> **EXERCISE DESCRIPTION**
Copy every line of the data below exactly as given, except for the pictures.

[Object transformation records]
_ _ _ _ _ _ _

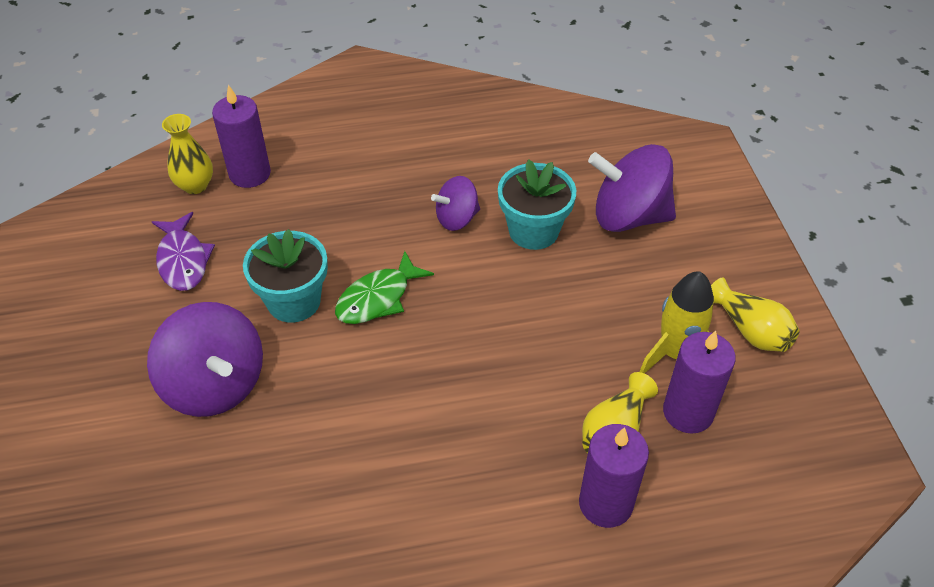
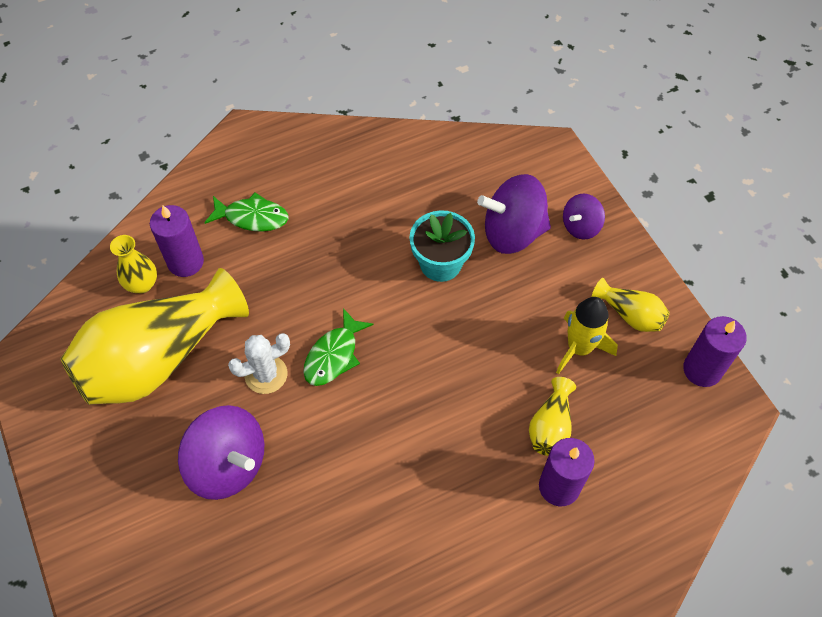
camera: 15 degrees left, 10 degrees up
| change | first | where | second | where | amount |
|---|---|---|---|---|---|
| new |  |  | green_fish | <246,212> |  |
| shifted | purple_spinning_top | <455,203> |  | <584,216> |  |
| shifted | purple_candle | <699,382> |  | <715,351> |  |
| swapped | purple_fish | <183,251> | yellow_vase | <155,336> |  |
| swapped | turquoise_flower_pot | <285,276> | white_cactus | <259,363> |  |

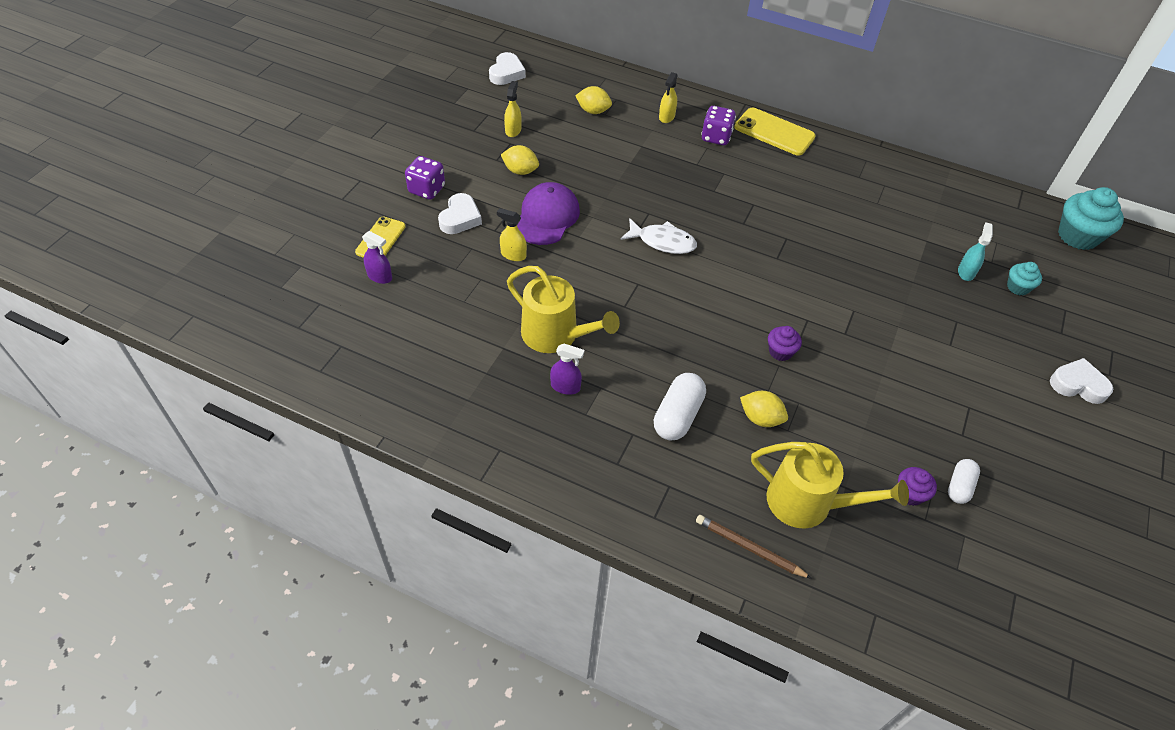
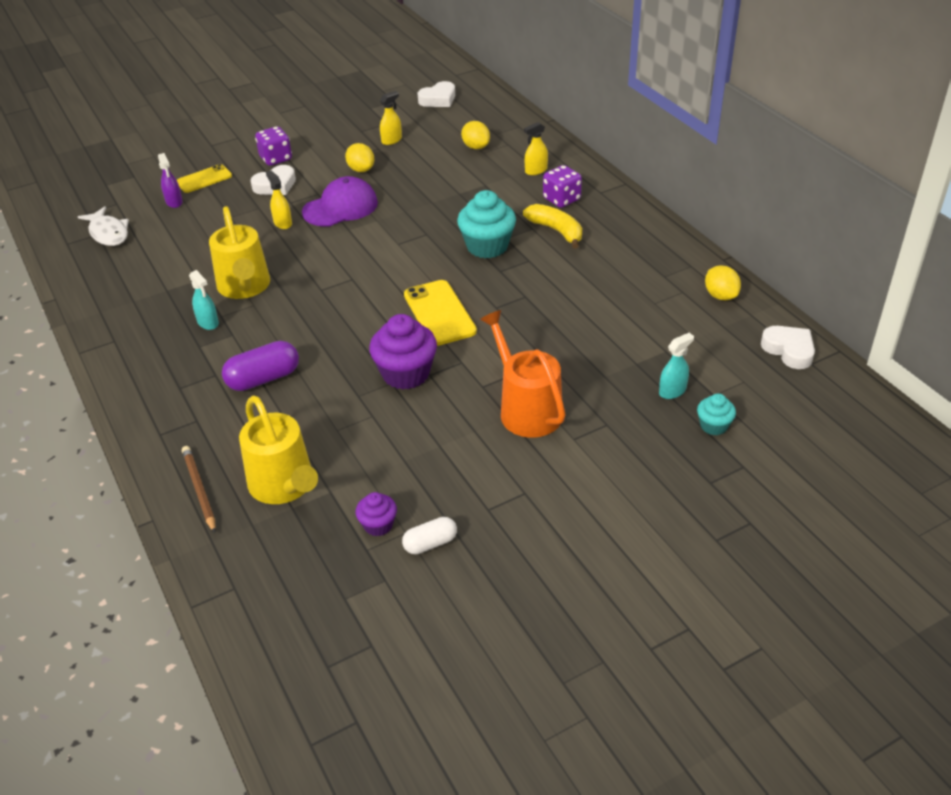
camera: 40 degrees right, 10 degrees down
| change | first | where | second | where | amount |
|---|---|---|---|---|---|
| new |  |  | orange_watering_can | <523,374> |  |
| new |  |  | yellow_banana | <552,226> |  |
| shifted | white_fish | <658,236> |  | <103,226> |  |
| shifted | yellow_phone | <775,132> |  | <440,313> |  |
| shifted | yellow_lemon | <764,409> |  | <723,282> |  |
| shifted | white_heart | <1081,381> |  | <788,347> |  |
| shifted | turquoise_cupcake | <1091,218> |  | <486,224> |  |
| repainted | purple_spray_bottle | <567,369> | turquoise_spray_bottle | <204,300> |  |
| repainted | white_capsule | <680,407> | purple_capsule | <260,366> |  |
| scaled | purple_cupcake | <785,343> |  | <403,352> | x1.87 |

_ _ _ _ _ _ _

> **SOLUTION FOR THIS EXERCISE**
camera: 15 degrees left, 10 degrees up
| change | first | where | second | where | amount |
|---|---|---|---|---|---|
| new |  |  | green_fish | <246,212> |  |
| shifted | purple_spinning_top | <455,203> |  | <584,216> |  |
| shifted | purple_candle | <699,382> |  | <715,351> |  |
| swapped | purple_fish | <183,251> | yellow_vase | <155,336> |  |
| swapped | turquoise_flower_pot | <285,276> | white_cactus | <259,363> |  |

camera: 40 degrees right, 10 degrees down
| change | first | where | second | where | amount |
|---|---|---|---|---|---|
| new |  |  | orange_watering_can | <523,374> |  |
| new |  |  | yellow_banana | <552,226> |  |
| shifted | white_fish | <658,236> |  | <103,226> |  |
| shifted | yellow_phone | <775,132> |  | <440,313> |  |
| shifted | yellow_lemon | <764,409> |  | <723,282> |  |
| shifted | white_heart | <1081,381> |  | <788,347> |  |
| shifted | turquoise_cupcake | <1091,218> |  | <486,224> |  |
| repainted | purple_spray_bottle | <567,369> | turquoise_spray_bottle | <204,300> |  |
| repainted | white_capsule | <680,407> | purple_capsule | <260,366> |  |
| scaled | purple_cupcake | <785,343> |  | <403,352> | x1.87 |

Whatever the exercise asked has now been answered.